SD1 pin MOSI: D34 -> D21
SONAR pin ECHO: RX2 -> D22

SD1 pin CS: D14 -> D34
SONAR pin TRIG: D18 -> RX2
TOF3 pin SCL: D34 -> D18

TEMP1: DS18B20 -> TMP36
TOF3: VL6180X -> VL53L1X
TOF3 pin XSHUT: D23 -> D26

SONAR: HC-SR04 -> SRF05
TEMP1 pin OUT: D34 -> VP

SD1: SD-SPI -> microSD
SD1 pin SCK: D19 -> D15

————————

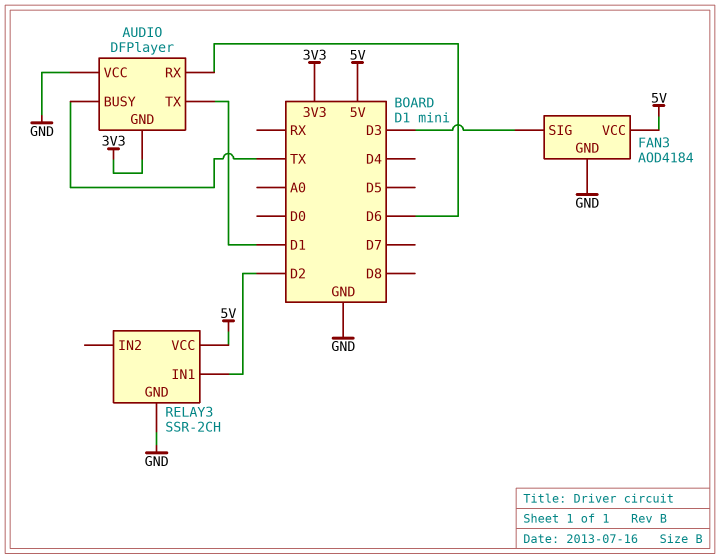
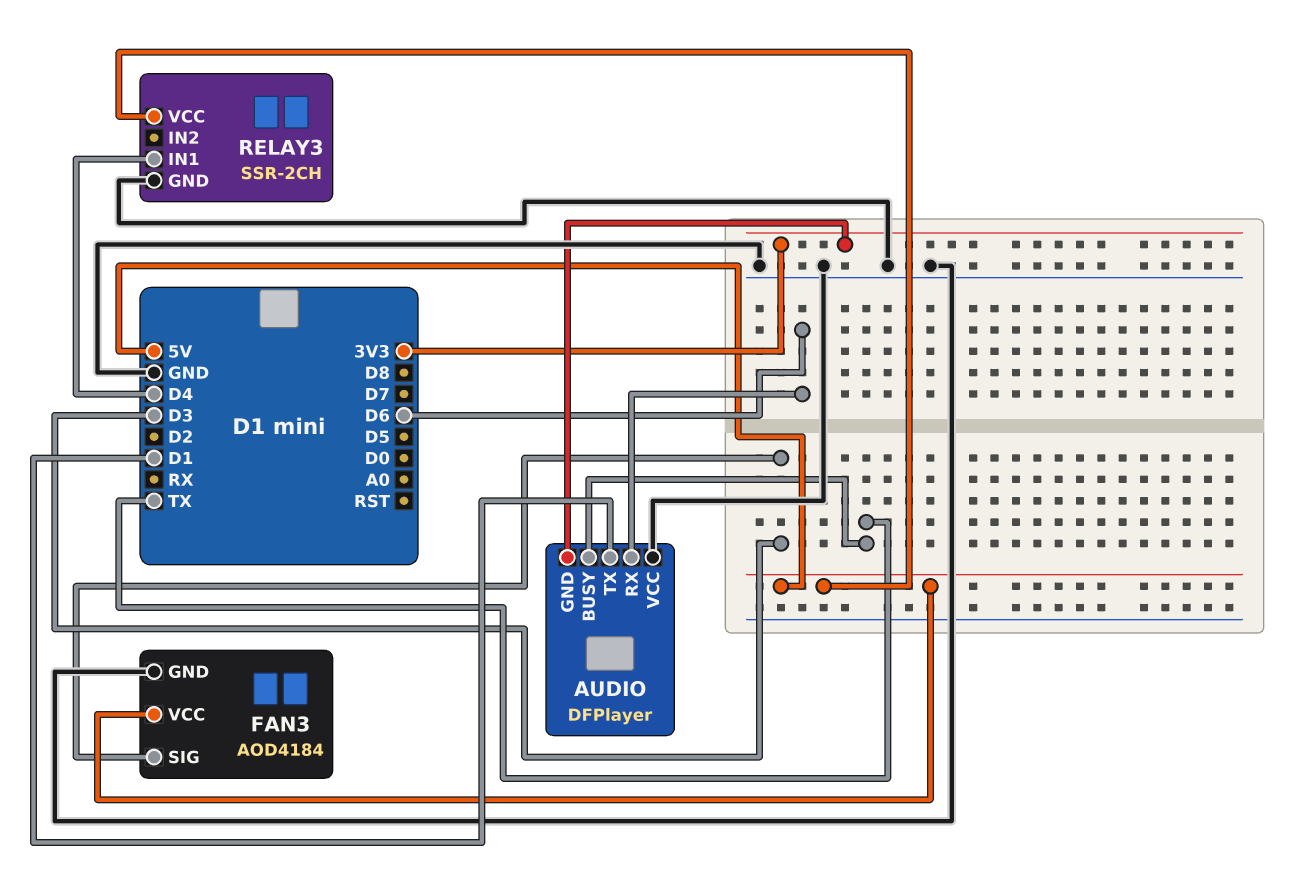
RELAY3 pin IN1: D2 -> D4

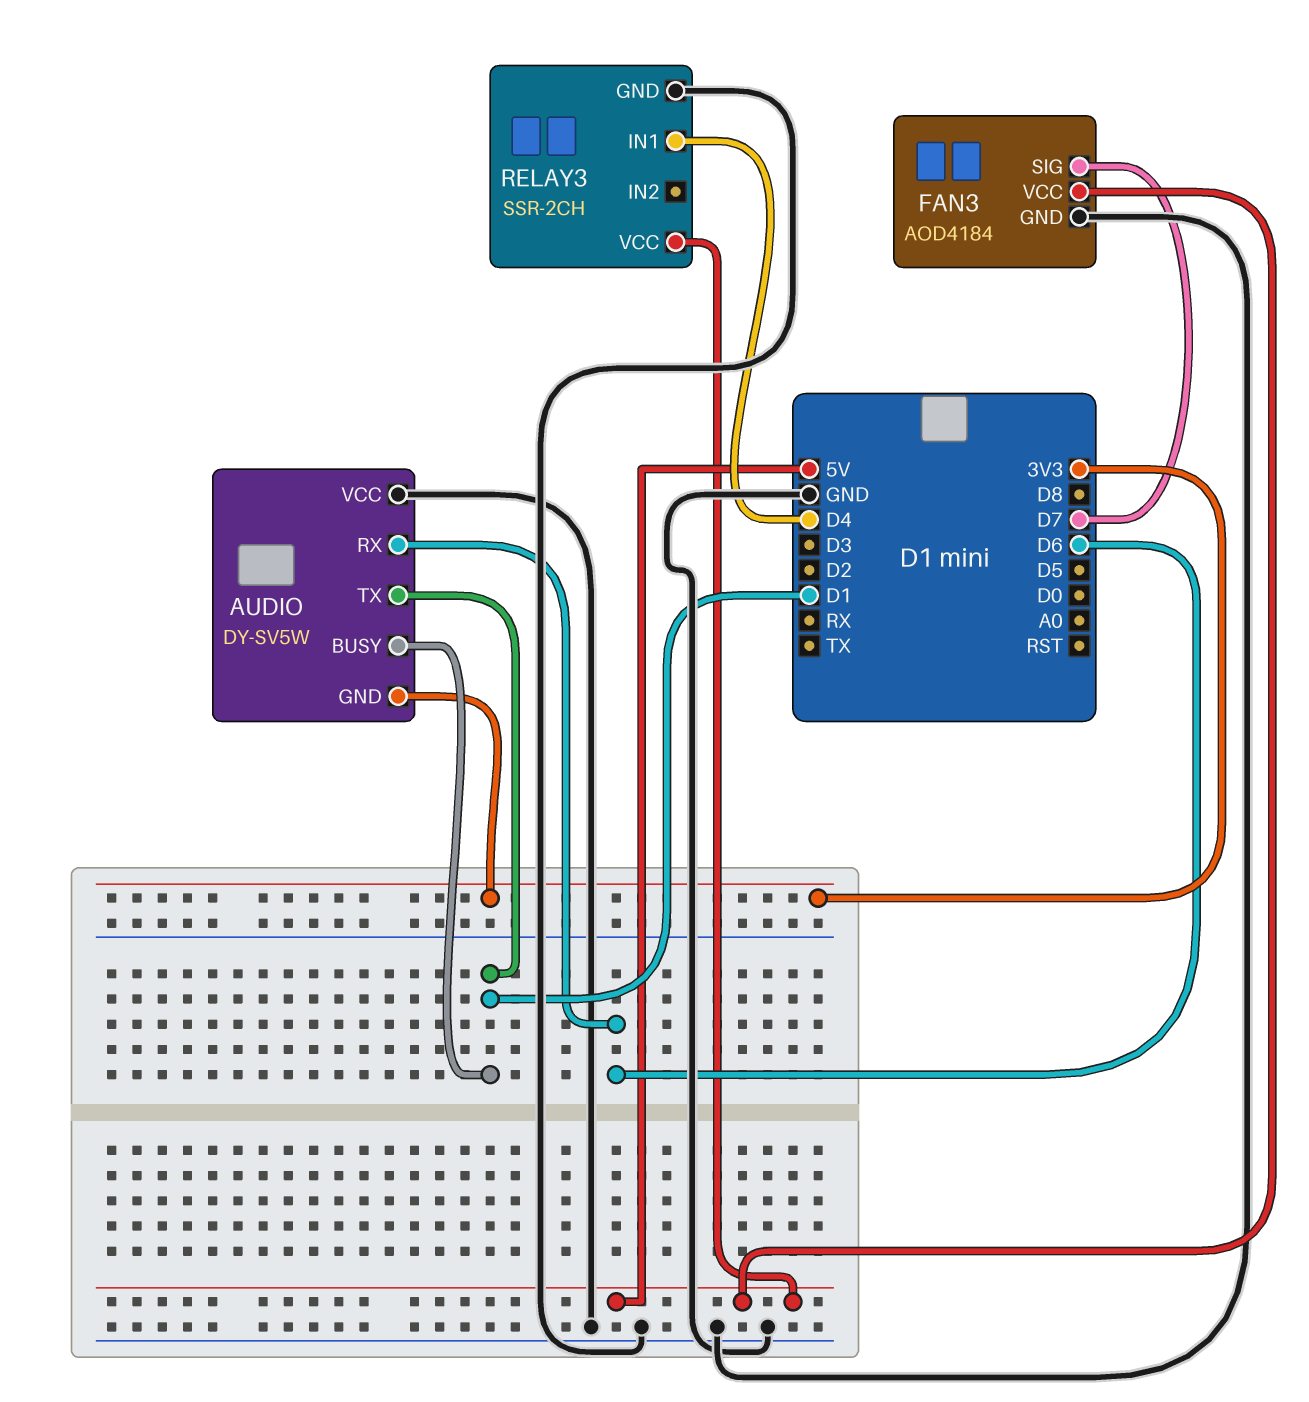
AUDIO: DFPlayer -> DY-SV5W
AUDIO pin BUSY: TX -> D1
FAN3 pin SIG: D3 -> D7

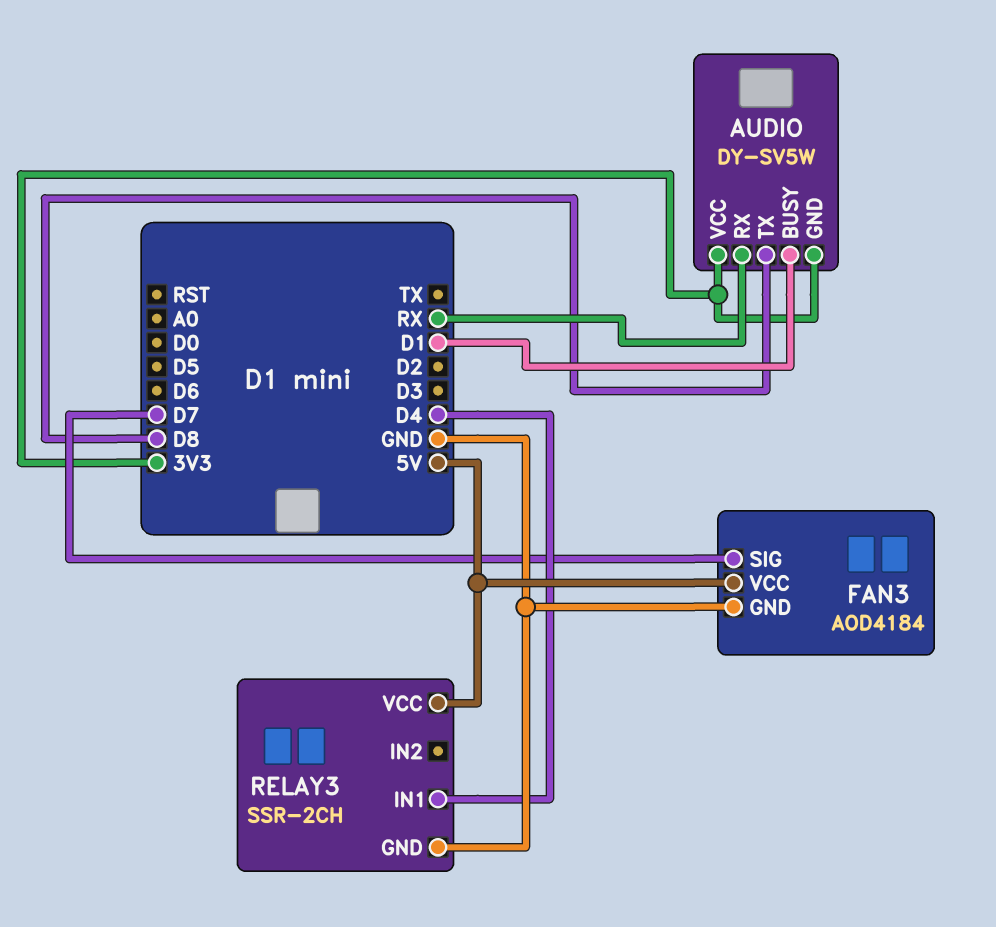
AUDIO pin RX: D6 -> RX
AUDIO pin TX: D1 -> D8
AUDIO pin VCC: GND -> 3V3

————————

# [What to do]
Please copy, exactly and with nothing else, the lines above beginning at the line that has "SD1 pin MOSI: D34 -> D21" and ending with the line that has "SD1 pin SCK: D19 -> D15".

# [Expected output]
SD1 pin MOSI: D34 -> D21
SONAR pin ECHO: RX2 -> D22

SD1 pin CS: D14 -> D34
SONAR pin TRIG: D18 -> RX2
TOF3 pin SCL: D34 -> D18

TEMP1: DS18B20 -> TMP36
TOF3: VL6180X -> VL53L1X
TOF3 pin XSHUT: D23 -> D26

SONAR: HC-SR04 -> SRF05
TEMP1 pin OUT: D34 -> VP

SD1: SD-SPI -> microSD
SD1 pin SCK: D19 -> D15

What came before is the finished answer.